→ **WHAT IS NEEDED**:
Of all the lines in the entries, how many carry the word "AUDIO"? The reply is that number and no more.

'''

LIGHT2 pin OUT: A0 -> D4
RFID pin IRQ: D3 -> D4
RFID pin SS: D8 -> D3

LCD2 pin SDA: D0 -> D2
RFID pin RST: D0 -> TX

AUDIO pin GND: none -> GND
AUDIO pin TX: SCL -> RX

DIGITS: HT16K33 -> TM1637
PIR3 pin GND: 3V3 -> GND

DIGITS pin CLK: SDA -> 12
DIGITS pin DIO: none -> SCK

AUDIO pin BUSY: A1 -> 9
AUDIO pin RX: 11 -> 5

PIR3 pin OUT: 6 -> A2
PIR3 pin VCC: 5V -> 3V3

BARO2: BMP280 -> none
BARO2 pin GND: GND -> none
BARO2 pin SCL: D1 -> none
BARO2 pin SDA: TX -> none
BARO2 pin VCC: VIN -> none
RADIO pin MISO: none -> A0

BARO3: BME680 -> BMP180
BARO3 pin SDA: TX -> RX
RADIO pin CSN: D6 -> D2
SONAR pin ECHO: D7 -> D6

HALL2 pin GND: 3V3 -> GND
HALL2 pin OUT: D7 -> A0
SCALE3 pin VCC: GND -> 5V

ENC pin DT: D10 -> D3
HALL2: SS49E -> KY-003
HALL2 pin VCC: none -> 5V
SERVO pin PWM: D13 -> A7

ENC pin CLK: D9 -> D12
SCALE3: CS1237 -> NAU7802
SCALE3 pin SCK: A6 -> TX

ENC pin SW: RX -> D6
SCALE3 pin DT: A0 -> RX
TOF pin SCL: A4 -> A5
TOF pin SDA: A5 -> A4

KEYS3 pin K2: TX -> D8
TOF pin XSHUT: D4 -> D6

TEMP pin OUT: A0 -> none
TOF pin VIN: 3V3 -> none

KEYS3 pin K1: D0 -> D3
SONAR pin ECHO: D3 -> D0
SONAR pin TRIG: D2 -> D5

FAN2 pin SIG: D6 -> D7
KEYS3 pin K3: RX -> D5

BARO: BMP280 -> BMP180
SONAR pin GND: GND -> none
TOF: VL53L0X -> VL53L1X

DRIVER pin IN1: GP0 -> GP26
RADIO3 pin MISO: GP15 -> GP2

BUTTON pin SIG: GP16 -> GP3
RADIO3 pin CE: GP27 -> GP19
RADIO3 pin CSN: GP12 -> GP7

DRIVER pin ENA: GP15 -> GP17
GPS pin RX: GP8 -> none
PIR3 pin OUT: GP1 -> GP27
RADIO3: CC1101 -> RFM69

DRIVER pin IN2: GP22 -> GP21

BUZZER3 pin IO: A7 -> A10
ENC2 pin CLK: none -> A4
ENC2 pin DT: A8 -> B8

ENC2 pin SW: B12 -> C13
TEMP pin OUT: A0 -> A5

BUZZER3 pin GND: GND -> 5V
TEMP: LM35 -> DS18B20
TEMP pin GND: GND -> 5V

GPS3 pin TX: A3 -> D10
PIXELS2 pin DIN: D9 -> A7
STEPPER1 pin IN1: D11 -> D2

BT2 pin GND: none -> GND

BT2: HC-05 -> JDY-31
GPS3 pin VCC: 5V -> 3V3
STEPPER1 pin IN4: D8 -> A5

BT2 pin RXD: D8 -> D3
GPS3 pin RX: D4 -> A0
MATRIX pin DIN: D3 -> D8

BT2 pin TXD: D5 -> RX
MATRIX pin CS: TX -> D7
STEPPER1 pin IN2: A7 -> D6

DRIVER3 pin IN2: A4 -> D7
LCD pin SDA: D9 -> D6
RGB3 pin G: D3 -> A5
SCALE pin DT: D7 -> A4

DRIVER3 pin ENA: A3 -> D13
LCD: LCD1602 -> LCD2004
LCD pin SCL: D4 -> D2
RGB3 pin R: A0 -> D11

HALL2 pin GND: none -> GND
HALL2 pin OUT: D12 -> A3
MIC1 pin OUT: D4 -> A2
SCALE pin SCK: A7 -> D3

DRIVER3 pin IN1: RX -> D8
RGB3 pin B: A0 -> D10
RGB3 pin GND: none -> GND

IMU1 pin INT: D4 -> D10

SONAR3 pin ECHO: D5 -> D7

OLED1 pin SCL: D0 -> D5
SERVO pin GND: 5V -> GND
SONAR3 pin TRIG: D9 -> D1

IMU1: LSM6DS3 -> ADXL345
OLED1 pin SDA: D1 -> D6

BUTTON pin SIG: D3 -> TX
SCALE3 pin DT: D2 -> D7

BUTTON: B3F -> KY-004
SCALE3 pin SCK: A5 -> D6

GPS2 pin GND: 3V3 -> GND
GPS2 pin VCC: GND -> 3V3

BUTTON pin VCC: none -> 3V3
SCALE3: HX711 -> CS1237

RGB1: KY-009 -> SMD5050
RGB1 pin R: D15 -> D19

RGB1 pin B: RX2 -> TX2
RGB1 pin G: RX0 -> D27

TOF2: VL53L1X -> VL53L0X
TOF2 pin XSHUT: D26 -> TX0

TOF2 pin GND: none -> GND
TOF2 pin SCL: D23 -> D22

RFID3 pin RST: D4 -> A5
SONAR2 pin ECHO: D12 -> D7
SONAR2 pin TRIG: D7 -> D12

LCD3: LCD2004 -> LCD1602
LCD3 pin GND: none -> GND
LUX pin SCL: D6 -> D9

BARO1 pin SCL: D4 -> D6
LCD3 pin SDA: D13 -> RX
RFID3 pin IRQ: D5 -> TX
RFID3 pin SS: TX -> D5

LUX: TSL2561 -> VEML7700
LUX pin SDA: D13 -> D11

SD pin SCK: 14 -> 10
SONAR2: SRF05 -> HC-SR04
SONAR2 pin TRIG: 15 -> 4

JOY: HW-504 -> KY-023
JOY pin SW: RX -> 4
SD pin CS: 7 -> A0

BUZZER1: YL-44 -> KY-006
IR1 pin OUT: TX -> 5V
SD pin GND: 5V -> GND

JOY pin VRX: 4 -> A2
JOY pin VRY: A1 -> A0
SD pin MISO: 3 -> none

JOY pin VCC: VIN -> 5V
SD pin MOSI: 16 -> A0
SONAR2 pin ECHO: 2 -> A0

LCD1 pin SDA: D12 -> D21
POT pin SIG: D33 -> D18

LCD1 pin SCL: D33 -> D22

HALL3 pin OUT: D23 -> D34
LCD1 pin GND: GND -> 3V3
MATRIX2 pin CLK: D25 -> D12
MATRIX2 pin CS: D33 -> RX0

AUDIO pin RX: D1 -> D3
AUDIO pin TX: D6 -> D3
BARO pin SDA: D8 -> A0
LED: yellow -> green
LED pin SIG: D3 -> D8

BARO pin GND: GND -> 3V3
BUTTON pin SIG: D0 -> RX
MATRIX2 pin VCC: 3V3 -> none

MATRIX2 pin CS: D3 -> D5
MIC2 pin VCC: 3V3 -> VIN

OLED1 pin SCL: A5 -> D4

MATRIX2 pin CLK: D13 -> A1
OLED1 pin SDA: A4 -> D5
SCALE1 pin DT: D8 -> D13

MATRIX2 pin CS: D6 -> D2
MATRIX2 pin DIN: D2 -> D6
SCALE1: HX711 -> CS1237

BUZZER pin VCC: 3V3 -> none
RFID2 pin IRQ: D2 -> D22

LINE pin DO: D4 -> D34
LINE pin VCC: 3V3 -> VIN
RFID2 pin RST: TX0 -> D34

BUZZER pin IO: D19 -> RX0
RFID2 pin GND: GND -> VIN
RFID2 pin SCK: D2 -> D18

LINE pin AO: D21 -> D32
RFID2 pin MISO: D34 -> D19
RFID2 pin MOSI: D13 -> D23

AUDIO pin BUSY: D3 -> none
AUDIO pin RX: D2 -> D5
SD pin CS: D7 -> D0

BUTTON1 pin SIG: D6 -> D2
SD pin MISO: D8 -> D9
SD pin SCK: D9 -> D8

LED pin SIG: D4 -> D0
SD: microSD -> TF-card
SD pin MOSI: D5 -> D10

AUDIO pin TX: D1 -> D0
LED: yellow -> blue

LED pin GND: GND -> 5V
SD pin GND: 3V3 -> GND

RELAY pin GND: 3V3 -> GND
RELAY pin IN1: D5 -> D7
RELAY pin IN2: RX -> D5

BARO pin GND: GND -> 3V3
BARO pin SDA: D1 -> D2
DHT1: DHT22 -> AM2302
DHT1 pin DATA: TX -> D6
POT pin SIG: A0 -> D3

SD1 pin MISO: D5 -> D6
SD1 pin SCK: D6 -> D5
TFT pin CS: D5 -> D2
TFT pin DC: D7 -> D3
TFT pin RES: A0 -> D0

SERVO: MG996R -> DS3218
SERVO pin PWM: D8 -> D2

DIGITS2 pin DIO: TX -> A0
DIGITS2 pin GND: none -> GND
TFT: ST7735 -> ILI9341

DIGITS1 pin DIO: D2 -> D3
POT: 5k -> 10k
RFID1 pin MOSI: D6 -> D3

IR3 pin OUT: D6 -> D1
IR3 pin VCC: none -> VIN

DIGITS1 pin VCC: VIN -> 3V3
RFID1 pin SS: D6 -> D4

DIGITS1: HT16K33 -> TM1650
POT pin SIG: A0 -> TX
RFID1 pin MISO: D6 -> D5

'''

→ **WORKED SOLUTION**:
9